» What to work on:
A faithful copy of every entry, with the pictures removed, is what is needed here.

» Extracted records:
════════════════════
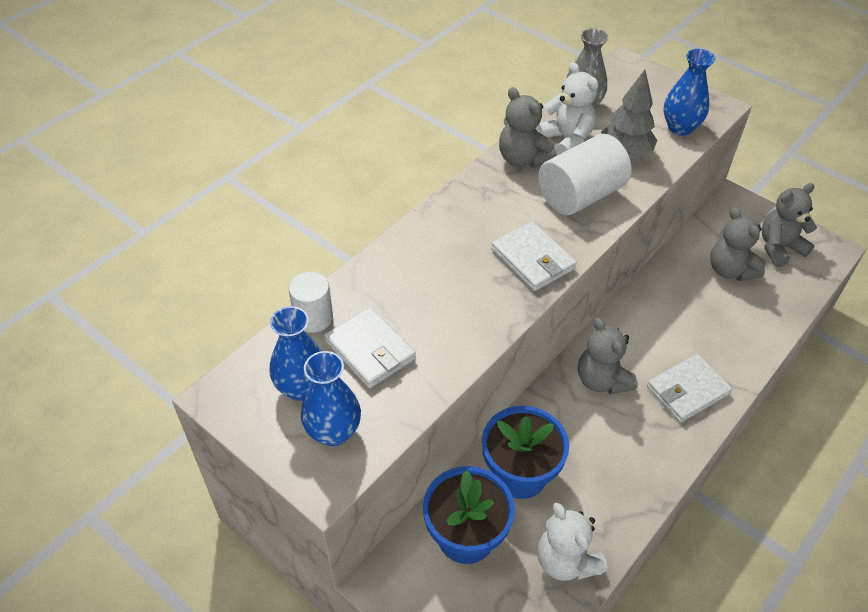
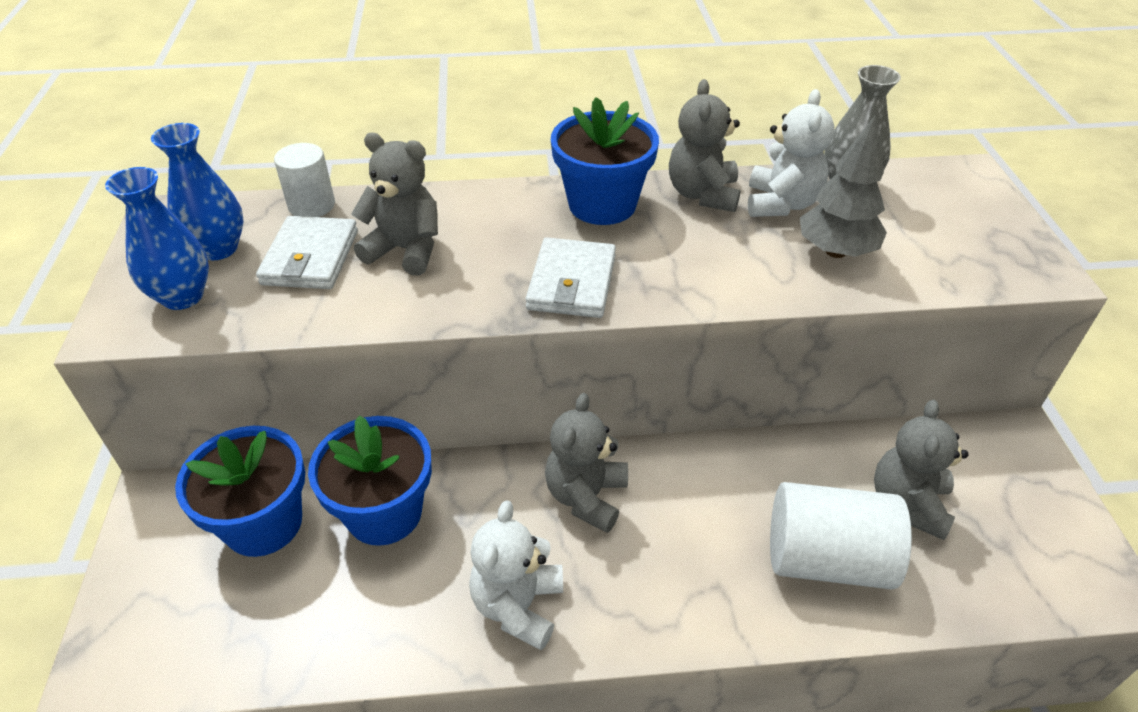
camera: 45 degrees right, 5 degrees down
white teddy bear [537,503,608,581] -> white teddy bear moved to [469,500,563,650]
white cylinder [538,134,632,215] -> white cylinder moved to [770,482,912,590]
white wallet [647,354,732,423] -> none
blue vase [664,49,715,136] -> none
grey teddy bear [761,183,817,267] -> grey teddy bear moved to [351,133,438,275]
none -> blue flower pot [551,97,659,225]

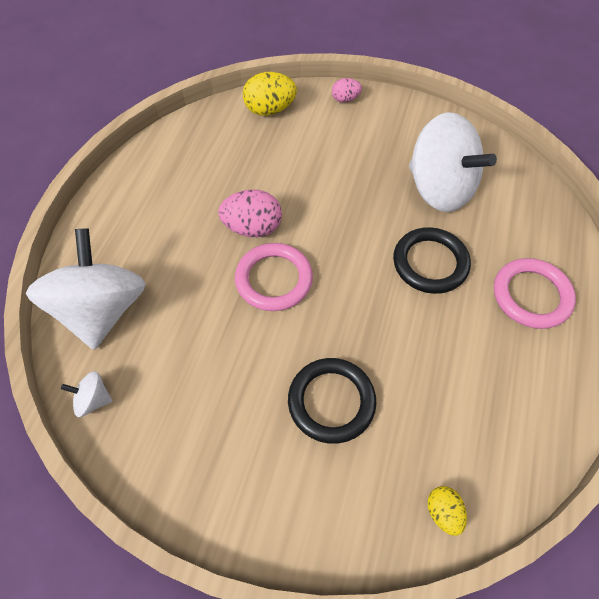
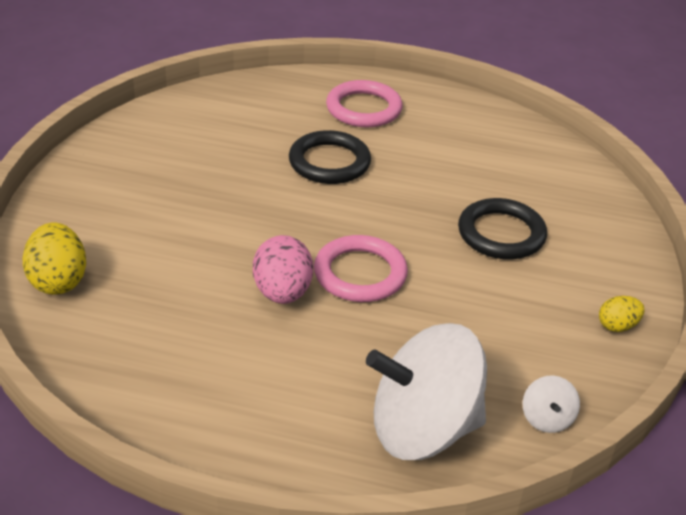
camera: 95 degrees left, 20 degrees down
pink egg [332,78,362,103] -> none
white spinning top [409,112,497,212] -> none
yellow egg [427,486,467,536] -> yellow egg moved to [599,296,644,332]

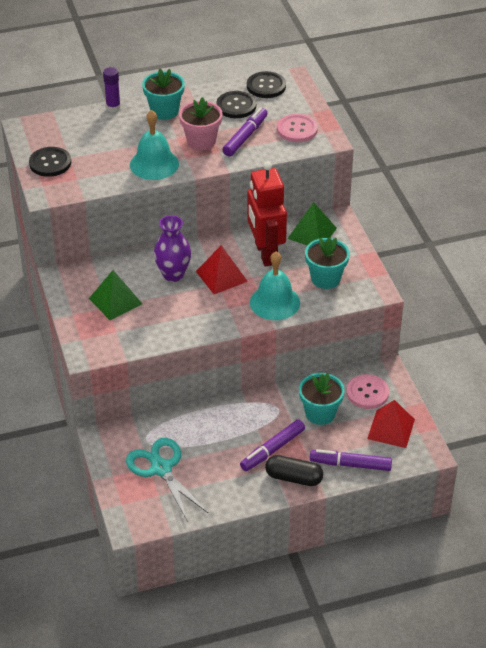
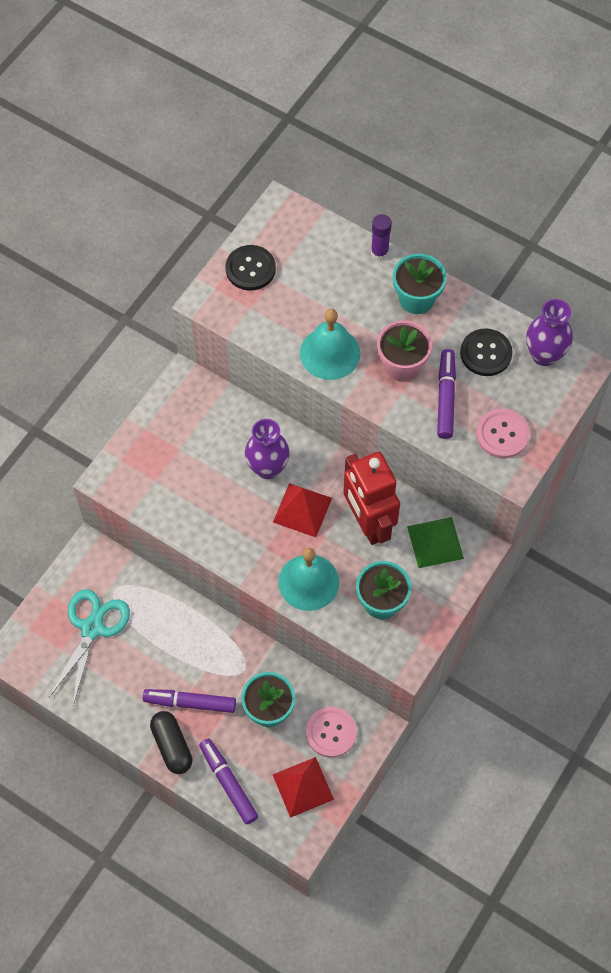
camera: 50 degrees right, 20 degrees up
green pyramid [89,270,142,320] -> none
purple marker [223,107,268,157] -> purple marker turned 75 degrees counterclockwise [437,349,456,439]
black button [247,71,286,98] -> purple vase [526,299,573,366]
red robot [247,161,287,267] -> red robot turned 60 degrees counterclockwise [343,452,400,545]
════════════════════
» Your solution:
camera: 45 degrees right, 5 degrees down
white teddy bear [537,503,608,581] -> white teddy bear moved to [469,500,563,650]
white cylinder [538,134,632,215] -> white cylinder moved to [770,482,912,590]
white wallet [647,354,732,423] -> none
blue vase [664,49,715,136] -> none
grey teddy bear [761,183,817,267] -> grey teddy bear moved to [351,133,438,275]
none -> blue flower pot [551,97,659,225]

camera: 95 degrees left, 20 degrees down
pink egg [332,78,362,103] -> none
white spinning top [409,112,497,212] -> none
yellow egg [427,486,467,536] -> yellow egg moved to [599,296,644,332]

camera: 50 degrees right, 20 degrees up
green pyramid [89,270,142,320] -> none
purple marker [223,107,268,157] -> purple marker turned 75 degrees counterclockwise [437,349,456,439]
black button [247,71,286,98] -> purple vase [526,299,573,366]
red robot [247,161,287,267] -> red robot turned 60 degrees counterclockwise [343,452,400,545]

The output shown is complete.